Exercise goal :: Copy every line of the records that includes the word "marker".

Dataset ::
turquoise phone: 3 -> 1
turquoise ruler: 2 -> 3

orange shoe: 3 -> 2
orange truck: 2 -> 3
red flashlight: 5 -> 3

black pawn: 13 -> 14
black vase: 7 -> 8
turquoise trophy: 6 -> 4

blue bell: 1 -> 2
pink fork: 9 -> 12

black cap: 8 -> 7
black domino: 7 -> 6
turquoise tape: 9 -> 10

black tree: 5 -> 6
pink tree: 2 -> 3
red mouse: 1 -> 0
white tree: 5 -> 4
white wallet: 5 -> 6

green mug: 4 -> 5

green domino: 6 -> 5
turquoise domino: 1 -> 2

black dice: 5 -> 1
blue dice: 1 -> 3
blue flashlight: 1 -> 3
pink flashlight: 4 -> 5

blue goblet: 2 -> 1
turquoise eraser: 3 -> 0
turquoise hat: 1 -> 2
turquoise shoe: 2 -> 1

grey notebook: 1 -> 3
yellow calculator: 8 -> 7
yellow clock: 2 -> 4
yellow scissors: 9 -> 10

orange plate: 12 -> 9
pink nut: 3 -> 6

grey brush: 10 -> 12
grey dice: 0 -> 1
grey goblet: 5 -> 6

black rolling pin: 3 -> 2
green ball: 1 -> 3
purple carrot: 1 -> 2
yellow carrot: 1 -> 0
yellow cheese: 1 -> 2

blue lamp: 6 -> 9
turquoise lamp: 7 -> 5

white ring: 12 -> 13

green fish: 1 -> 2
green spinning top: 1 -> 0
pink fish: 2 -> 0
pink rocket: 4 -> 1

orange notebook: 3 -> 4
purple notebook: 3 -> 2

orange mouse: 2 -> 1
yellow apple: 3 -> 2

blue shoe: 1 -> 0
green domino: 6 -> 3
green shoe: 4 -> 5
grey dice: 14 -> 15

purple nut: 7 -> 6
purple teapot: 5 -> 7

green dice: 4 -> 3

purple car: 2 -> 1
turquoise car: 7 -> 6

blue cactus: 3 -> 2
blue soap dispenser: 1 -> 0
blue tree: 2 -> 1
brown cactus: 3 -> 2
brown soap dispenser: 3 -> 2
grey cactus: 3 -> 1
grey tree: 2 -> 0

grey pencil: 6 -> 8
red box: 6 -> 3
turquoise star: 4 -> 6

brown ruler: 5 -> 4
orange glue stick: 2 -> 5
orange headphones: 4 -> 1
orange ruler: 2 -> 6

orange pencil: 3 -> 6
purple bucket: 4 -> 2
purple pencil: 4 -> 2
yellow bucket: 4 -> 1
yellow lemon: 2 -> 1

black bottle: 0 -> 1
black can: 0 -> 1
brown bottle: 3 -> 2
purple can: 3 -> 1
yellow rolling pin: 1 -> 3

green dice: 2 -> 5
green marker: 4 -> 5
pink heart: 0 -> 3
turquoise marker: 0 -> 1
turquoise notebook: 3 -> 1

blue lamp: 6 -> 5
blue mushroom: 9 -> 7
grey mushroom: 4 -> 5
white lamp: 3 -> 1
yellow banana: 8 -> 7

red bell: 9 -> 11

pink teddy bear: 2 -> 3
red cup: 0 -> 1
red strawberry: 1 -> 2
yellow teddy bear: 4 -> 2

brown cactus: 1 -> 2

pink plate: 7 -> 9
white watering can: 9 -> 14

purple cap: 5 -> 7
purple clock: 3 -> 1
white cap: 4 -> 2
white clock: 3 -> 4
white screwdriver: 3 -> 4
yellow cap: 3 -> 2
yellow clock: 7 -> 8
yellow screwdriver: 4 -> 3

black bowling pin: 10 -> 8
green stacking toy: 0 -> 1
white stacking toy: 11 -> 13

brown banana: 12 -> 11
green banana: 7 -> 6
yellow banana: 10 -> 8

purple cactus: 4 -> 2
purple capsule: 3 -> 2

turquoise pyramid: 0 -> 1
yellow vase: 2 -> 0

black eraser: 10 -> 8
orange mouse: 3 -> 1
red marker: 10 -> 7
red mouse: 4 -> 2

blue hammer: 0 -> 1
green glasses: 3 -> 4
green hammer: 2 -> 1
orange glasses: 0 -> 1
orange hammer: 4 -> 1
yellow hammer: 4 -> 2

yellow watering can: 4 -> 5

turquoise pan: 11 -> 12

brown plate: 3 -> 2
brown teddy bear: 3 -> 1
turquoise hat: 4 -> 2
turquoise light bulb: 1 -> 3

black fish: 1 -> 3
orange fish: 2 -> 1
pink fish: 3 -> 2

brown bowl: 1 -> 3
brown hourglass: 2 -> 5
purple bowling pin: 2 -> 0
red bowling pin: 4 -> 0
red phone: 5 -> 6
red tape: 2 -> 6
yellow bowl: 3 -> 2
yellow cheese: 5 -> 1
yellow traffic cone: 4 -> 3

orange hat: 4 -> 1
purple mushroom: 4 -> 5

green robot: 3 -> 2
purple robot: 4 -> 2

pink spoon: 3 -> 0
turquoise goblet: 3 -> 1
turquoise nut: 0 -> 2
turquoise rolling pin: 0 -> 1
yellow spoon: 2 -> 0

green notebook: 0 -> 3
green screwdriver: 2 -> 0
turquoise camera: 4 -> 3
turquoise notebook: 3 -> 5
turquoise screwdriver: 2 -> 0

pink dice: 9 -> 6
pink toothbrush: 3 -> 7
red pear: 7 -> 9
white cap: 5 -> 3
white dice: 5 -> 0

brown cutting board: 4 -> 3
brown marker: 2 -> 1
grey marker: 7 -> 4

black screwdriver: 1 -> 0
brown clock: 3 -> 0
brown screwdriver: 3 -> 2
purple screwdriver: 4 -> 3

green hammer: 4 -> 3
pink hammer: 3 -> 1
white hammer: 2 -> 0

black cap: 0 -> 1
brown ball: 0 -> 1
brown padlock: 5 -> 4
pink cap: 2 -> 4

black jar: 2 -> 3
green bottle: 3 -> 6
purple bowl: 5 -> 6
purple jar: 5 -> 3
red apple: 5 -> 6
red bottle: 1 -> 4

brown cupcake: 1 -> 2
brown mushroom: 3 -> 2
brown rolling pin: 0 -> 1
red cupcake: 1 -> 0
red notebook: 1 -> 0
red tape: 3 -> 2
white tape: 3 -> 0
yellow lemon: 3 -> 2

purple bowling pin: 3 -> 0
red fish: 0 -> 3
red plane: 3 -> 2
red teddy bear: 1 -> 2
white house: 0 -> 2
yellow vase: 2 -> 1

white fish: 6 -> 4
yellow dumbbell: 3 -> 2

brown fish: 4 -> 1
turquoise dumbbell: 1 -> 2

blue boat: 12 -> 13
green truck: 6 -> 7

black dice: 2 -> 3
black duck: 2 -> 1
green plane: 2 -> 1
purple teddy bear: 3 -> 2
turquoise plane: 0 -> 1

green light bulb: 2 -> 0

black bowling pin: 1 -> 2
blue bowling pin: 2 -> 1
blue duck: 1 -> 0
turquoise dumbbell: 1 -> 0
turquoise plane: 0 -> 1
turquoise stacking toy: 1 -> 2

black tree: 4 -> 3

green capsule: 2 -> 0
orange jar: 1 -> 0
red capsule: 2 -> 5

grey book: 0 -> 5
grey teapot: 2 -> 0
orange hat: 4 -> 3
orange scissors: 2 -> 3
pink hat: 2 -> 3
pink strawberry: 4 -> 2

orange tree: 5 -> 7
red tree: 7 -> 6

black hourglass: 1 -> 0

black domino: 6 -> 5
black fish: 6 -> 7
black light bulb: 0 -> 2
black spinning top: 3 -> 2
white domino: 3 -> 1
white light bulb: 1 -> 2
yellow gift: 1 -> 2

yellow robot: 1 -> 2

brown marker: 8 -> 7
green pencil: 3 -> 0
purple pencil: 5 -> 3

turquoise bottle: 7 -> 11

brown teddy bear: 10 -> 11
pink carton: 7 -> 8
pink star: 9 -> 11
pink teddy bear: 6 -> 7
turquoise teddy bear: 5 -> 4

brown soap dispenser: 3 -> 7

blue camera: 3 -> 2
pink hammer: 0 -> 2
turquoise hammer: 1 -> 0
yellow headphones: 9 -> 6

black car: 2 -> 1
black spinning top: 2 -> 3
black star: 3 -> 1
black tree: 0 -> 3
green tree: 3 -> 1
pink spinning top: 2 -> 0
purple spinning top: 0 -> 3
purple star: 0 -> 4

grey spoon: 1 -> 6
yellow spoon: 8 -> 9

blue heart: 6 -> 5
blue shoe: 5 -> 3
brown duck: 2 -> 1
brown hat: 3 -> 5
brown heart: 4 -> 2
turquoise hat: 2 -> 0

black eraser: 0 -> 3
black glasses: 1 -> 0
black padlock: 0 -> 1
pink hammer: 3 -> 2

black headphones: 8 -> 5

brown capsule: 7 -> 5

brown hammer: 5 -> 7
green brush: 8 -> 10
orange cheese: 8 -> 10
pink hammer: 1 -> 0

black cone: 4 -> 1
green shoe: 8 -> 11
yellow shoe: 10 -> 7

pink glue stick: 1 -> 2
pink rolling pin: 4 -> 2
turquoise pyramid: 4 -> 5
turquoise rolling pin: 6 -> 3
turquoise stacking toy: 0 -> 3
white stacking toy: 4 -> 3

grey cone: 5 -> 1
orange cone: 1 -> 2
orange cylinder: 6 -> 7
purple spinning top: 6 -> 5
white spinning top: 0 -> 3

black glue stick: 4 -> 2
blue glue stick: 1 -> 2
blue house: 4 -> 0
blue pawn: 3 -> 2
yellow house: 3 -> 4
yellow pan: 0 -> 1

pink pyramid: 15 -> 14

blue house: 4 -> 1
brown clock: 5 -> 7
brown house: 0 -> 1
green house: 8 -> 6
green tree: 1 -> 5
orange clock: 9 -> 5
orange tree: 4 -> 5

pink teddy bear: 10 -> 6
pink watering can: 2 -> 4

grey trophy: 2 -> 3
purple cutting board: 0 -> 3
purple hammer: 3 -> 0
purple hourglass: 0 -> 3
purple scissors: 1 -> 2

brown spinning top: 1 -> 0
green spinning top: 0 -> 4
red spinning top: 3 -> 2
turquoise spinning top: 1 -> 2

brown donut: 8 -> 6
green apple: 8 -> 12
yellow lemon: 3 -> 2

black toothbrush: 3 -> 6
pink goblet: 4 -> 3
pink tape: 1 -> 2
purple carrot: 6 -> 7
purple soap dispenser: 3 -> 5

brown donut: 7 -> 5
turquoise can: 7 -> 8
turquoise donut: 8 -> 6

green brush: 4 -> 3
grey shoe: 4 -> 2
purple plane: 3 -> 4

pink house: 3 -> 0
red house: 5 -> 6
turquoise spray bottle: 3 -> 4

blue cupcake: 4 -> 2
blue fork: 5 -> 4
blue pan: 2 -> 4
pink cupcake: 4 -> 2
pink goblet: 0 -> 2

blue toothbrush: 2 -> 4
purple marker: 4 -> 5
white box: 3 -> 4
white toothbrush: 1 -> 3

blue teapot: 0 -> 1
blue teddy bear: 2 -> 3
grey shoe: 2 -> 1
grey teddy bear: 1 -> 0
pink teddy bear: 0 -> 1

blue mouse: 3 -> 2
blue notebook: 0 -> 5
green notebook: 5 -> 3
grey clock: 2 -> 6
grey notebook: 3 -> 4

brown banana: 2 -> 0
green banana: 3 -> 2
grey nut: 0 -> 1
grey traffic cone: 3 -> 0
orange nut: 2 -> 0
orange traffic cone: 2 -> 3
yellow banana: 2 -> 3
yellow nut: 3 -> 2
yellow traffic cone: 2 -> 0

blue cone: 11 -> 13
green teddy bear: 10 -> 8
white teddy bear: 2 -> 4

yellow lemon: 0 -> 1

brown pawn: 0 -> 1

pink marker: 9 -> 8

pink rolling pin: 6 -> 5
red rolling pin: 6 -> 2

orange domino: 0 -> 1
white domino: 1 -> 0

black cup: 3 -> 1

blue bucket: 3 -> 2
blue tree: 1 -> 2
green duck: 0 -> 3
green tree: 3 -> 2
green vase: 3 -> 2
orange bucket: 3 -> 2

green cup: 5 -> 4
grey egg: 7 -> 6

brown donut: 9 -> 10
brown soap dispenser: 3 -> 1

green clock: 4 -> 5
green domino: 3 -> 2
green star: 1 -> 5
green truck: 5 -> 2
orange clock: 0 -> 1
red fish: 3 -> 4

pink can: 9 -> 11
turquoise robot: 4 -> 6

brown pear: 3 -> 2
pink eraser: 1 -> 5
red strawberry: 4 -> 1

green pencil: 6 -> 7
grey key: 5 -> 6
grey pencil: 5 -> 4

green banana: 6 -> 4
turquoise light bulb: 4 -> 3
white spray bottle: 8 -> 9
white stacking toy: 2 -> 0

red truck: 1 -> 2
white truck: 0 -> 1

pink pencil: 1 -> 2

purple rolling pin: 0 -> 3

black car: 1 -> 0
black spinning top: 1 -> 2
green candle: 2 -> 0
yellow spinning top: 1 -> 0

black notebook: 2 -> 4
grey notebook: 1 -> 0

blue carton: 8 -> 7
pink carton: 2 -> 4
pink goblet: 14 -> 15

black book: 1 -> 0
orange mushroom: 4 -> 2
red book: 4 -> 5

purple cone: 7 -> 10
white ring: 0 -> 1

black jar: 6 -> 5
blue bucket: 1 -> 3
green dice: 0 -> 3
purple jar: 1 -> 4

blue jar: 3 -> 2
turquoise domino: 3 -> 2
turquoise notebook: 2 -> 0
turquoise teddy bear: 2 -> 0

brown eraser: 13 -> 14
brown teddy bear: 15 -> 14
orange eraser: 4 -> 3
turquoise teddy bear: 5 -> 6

Written answer ::
green marker: 4 -> 5
turquoise marker: 0 -> 1
red marker: 10 -> 7
brown marker: 2 -> 1
grey marker: 7 -> 4
brown marker: 8 -> 7
purple marker: 4 -> 5
pink marker: 9 -> 8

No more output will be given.